Only the lines from the one with "camera: 30 degrees right, 20 degrees down" to the end of the listing below should be set down, exactly as written and without any pictures.

● SOURCE MATERIAL:
=== Section Start ===
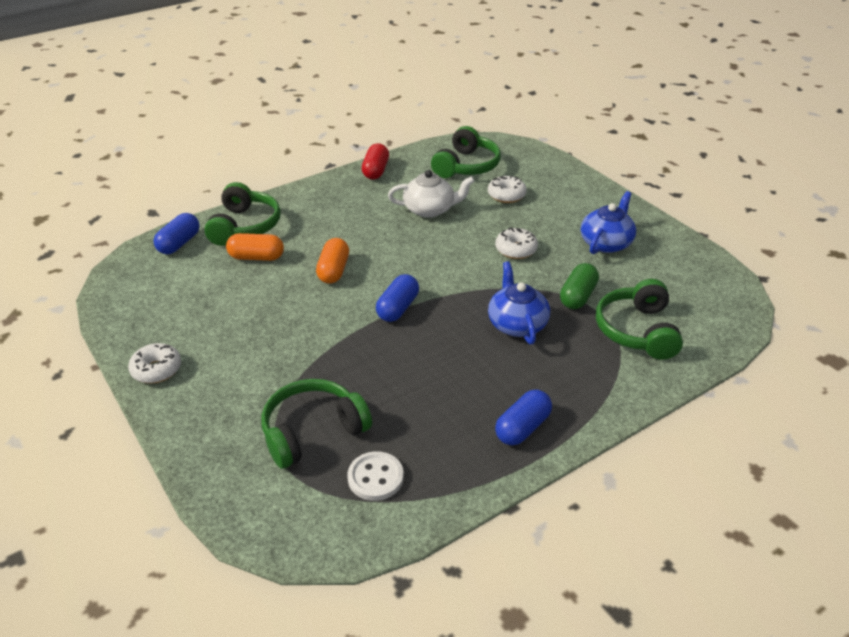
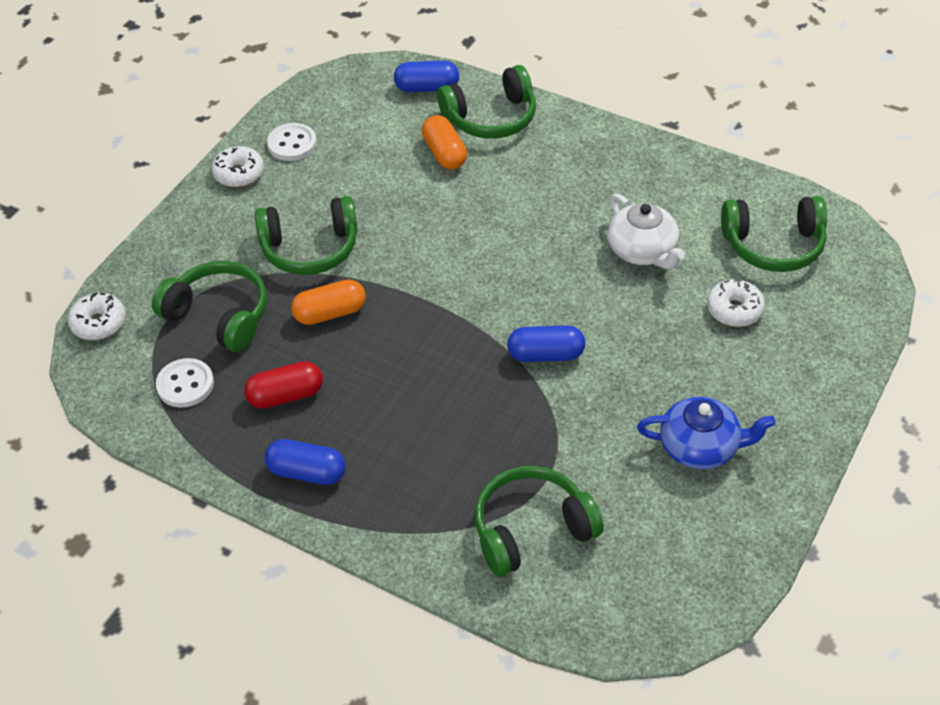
camera: 65 degrees right, 10 degrees up
orange capsule [316,238,349,284] -> orange capsule moved to [291,280,366,325]
red capsule [362,143,389,180] -> red capsule moved to [244,361,323,409]
blue capsule [376,274,419,322] -> blue capsule moved to [507,325,585,362]
blue teapot [488,261,550,344] -> none
white donut [495,228,538,259] -> white donut moved to [68,293,126,340]
green capsule [560,263,599,309] -> none
none -> green headphones [255,196,357,275]
none -> white button [267,123,317,161]

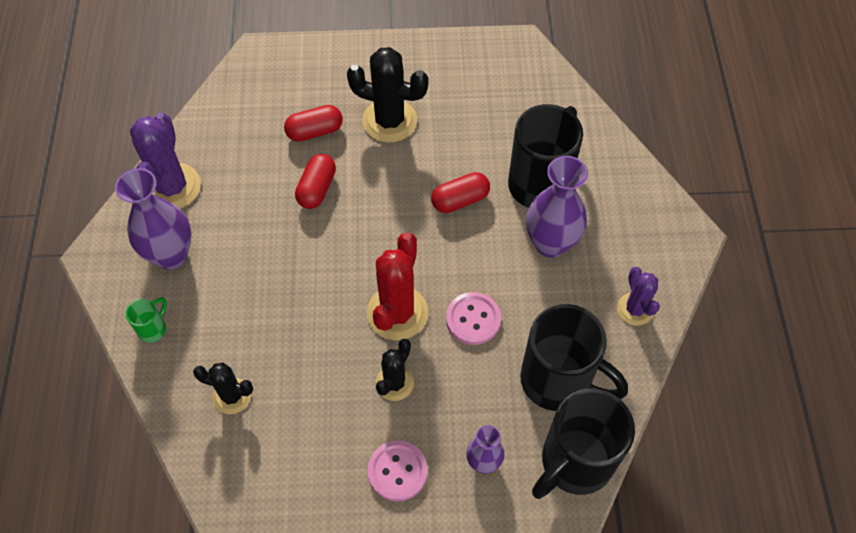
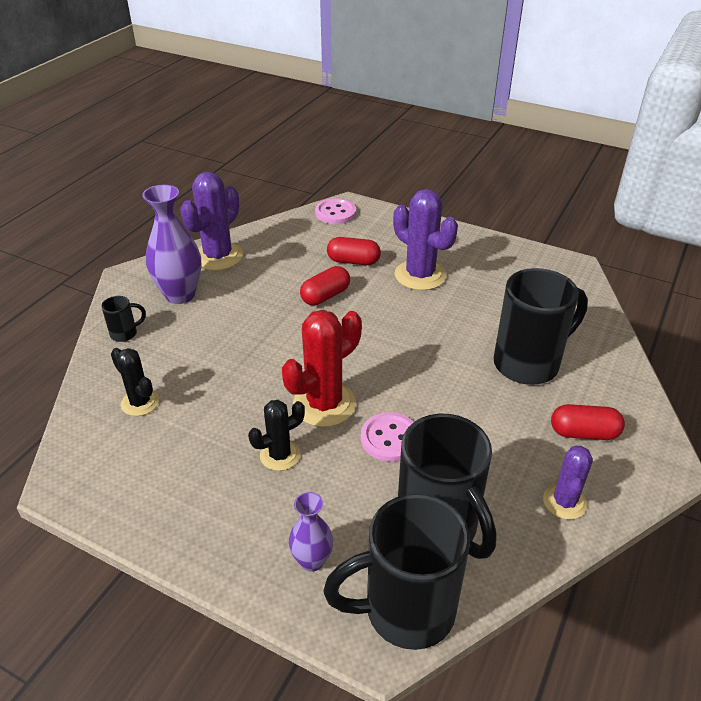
camera: 30 degrees right, 20 degrees down
green mug [126,297,167,343] -> black mug [101,296,146,342]
black cactus [347,47,429,143] -> purple cactus [393,189,458,291]
pink button [368,440,427,501] -> pink button moved to [315,198,356,224]
red capsule [431,172,490,213] -> red capsule moved to [551,404,625,440]
purple vase [526,156,588,258] -> none

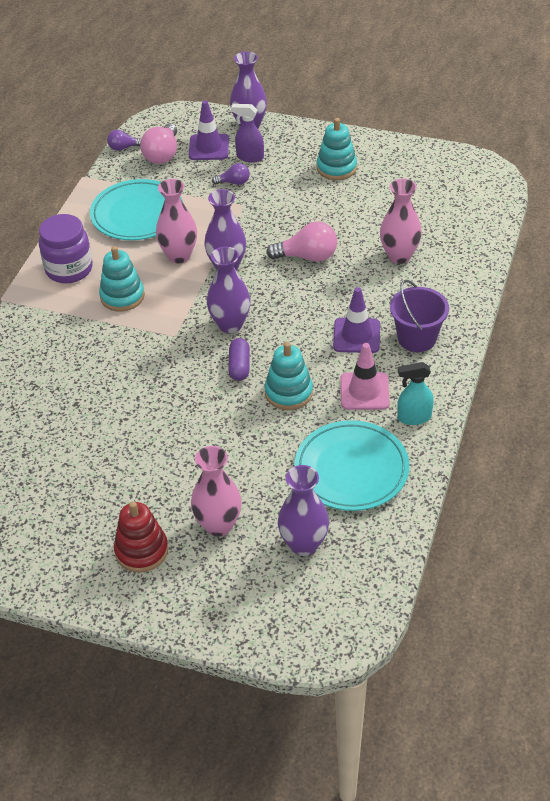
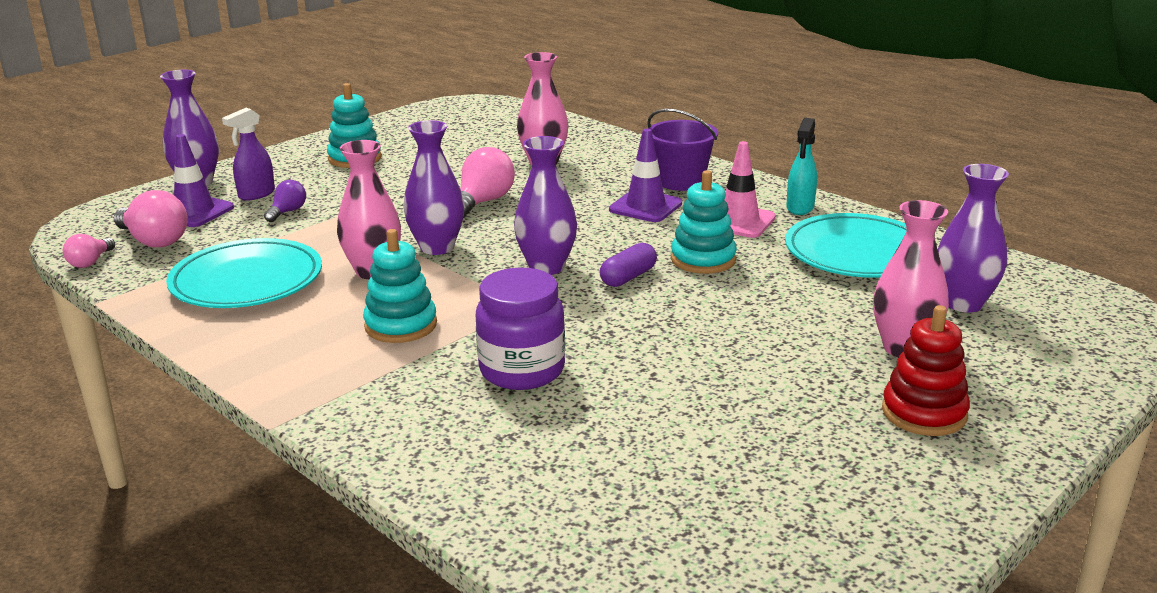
camera: 65 degrees left, 20 degrees down
purple jar [39,214,93,283] -> purple jar moved to [476,268,565,390]
purple light bulb [107,130,141,151] -> pink light bulb [63,234,115,268]
purple capsule [228,338,250,381] -> purple capsule turned 75 degrees counterclockwise [600,243,657,287]

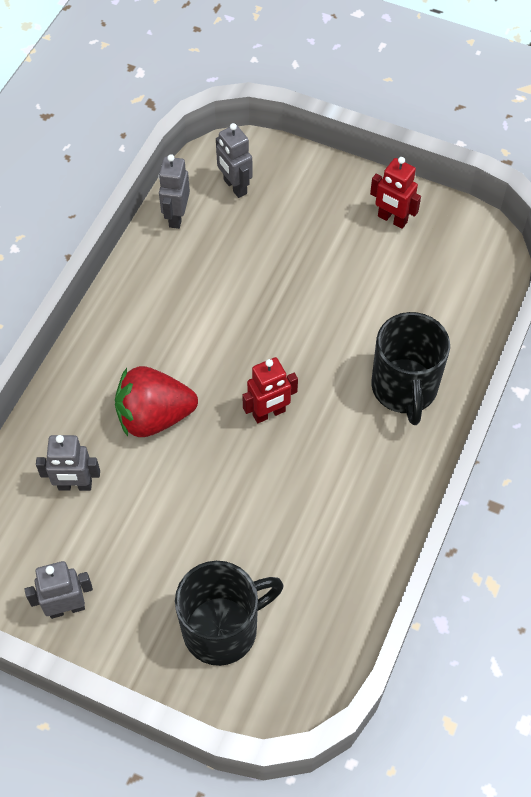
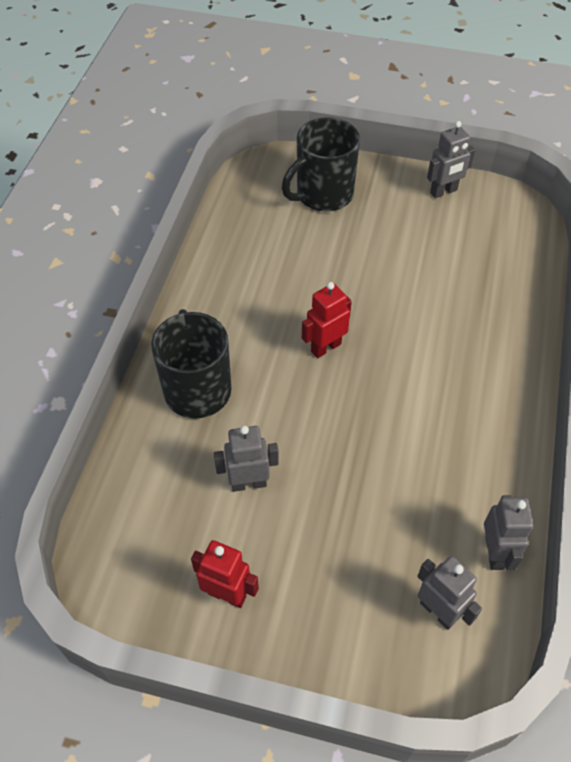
camera: 170 degrees right, 5 degrees down
grey robot [36,435,100,491] -> grey robot moved to [214,426,279,492]
red strawberry [115,366,198,437] -> none

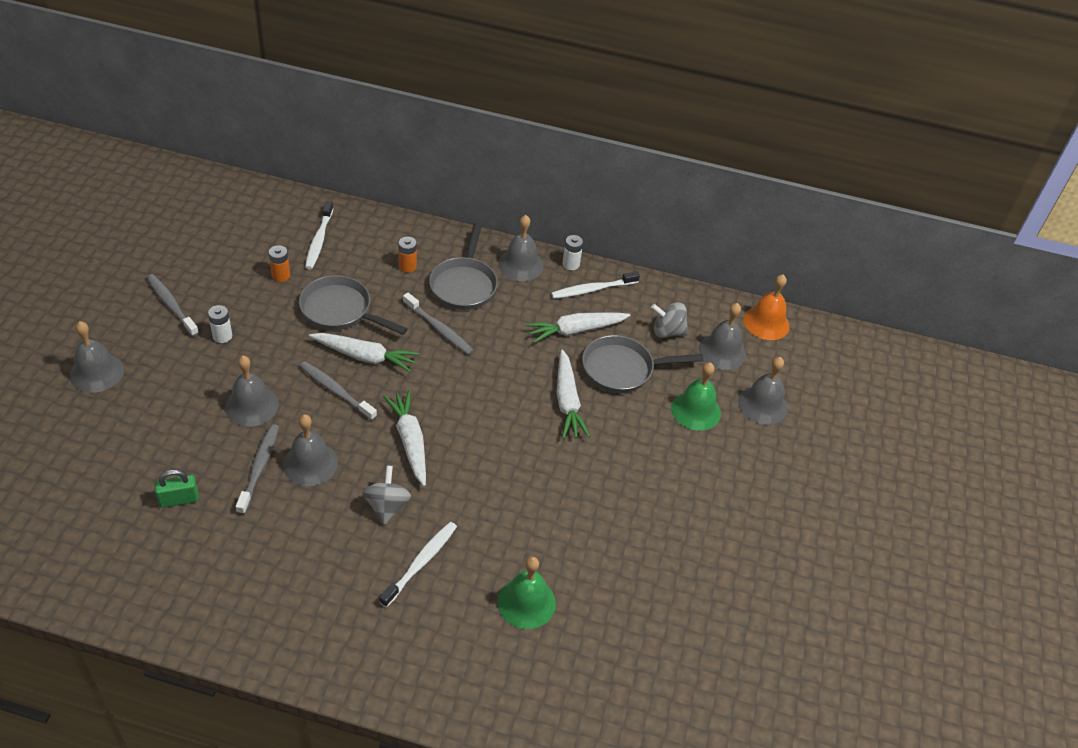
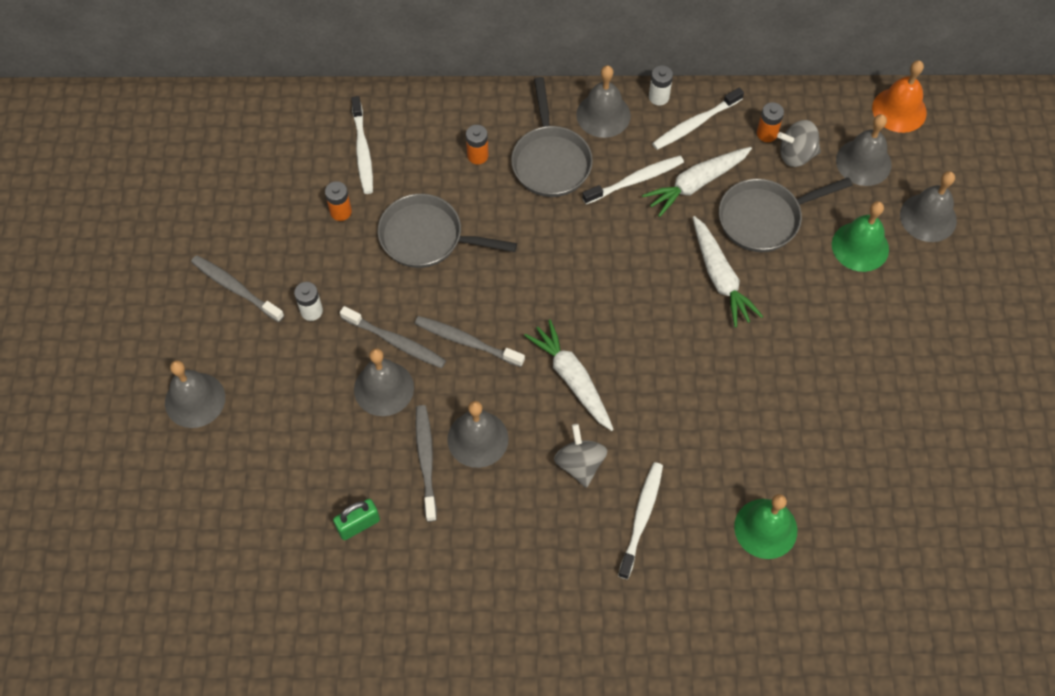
camera: 10 degrees left, 15 degrees up
white carrot [309,333,419,372] -> none
grey toothbrush [403,293,474,355] -> grey toothbrush moved to [340,306,446,368]
none -> white toothbrush [582,156,684,204]
none -> orange battery [757,102,784,142]

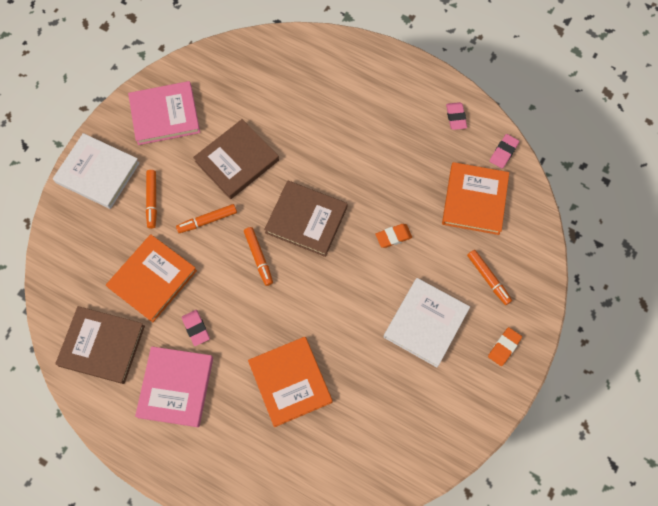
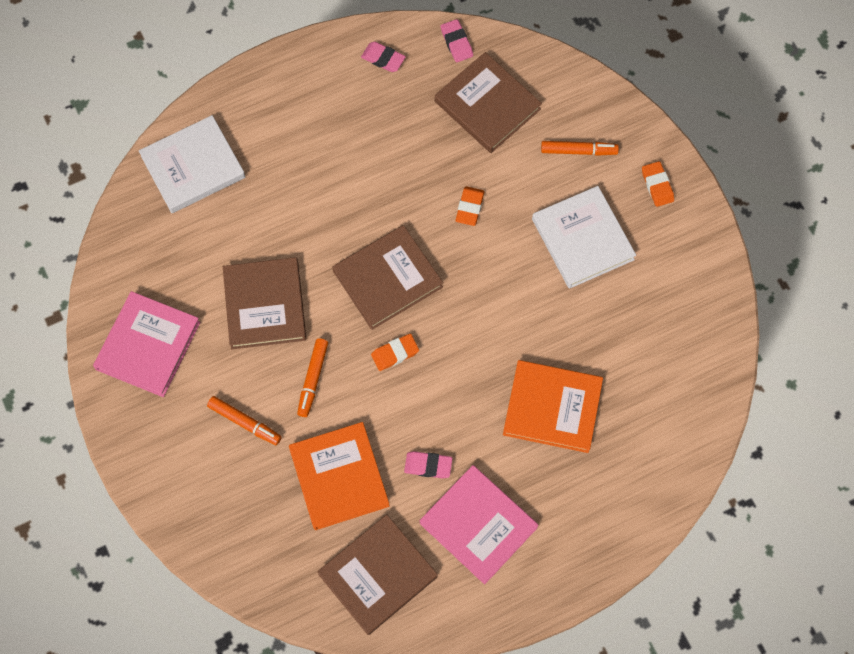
camera: 55 degrees left, 0 degrees up
white book [53,133,140,209] -> white book moved to [139,115,245,213]
orange marker [244,227,273,286] -> orange eraser [371,334,419,371]
orange book [442,162,509,235] -> brown book [435,52,542,153]

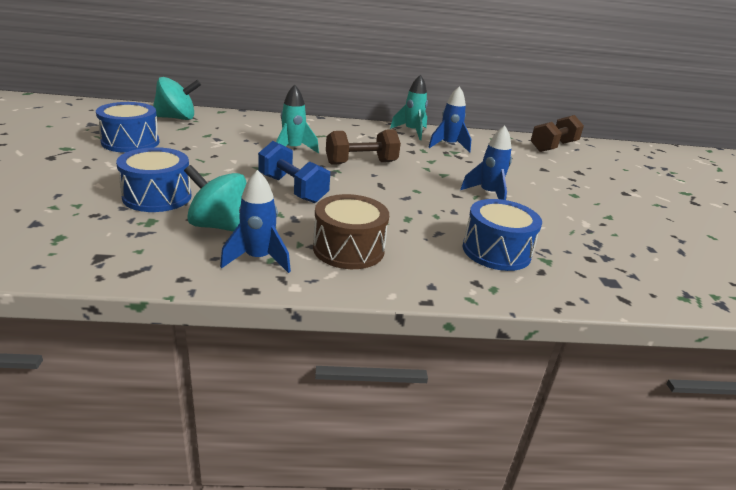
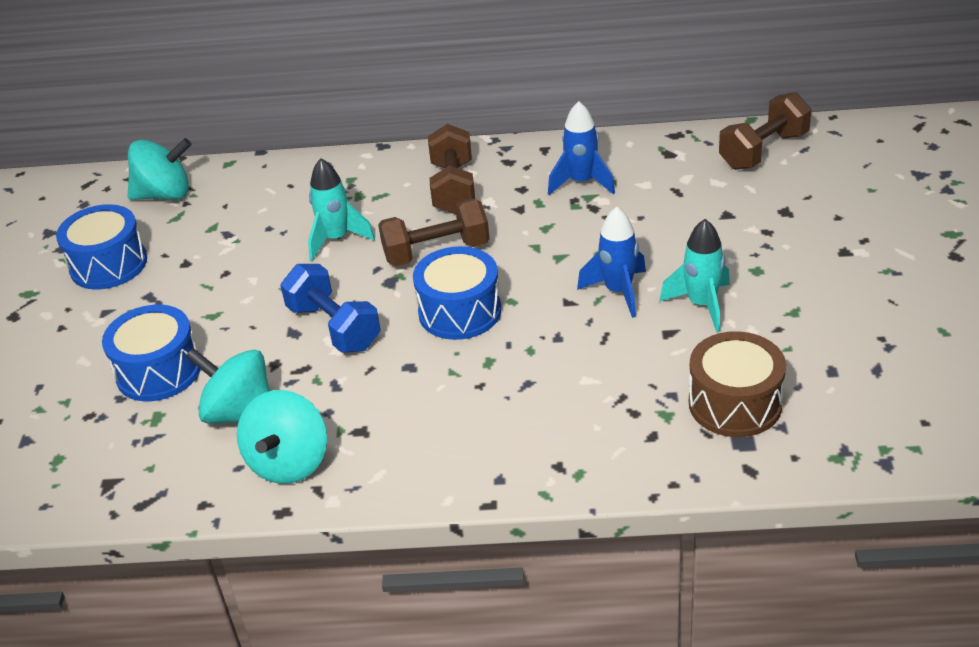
camera: 10 degrees right, 10 degrees up
blue rocket [220,170,291,273] -> turquoise spinning top [237,390,327,484]
brown drum [313,194,389,269] -> brown drum moved to [689,331,786,437]
turquoise rocket [390,74,428,140] -> turquoise rocket moved to [659,219,730,332]
blue drum [463,199,542,271] -> blue drum moved to [413,246,501,340]
none -> brown dumbbell [428,124,475,214]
=== Section End ===
● SOLUTION BELOW:
camera: 30 degrees right, 20 degrees down
green mug [126,297,167,343] -> black mug [101,296,146,342]
black cactus [347,47,429,143] -> purple cactus [393,189,458,291]
pink button [368,440,427,501] -> pink button moved to [315,198,356,224]
red capsule [431,172,490,213] -> red capsule moved to [551,404,625,440]
purple vase [526,156,588,258] -> none

camera: 65 degrees left, 20 degrees down
purple jar [39,214,93,283] -> purple jar moved to [476,268,565,390]
purple light bulb [107,130,141,151] -> pink light bulb [63,234,115,268]
purple capsule [228,338,250,381] -> purple capsule turned 75 degrees counterclockwise [600,243,657,287]

camera: 170 degrees right, 5 degrees down
grey robot [36,435,100,491] -> grey robot moved to [214,426,279,492]
red strawberry [115,366,198,437] -> none

camera: 10 degrees left, 15 degrees up
white carrot [309,333,419,372] -> none
grey toothbrush [403,293,474,355] -> grey toothbrush moved to [340,306,446,368]
none -> white toothbrush [582,156,684,204]
none -> orange battery [757,102,784,142]

camera: 55 degrees left, 0 degrees up
white book [53,133,140,209] -> white book moved to [139,115,245,213]
orange marker [244,227,273,286] -> orange eraser [371,334,419,371]
orange book [442,162,509,235] -> brown book [435,52,542,153]

camera: 10 degrees right, 10 degrees up
blue rocket [220,170,291,273] -> turquoise spinning top [237,390,327,484]
brown drum [313,194,389,269] -> brown drum moved to [689,331,786,437]
turquoise rocket [390,74,428,140] -> turquoise rocket moved to [659,219,730,332]
blue drum [463,199,542,271] -> blue drum moved to [413,246,501,340]
none -> brown dumbbell [428,124,475,214]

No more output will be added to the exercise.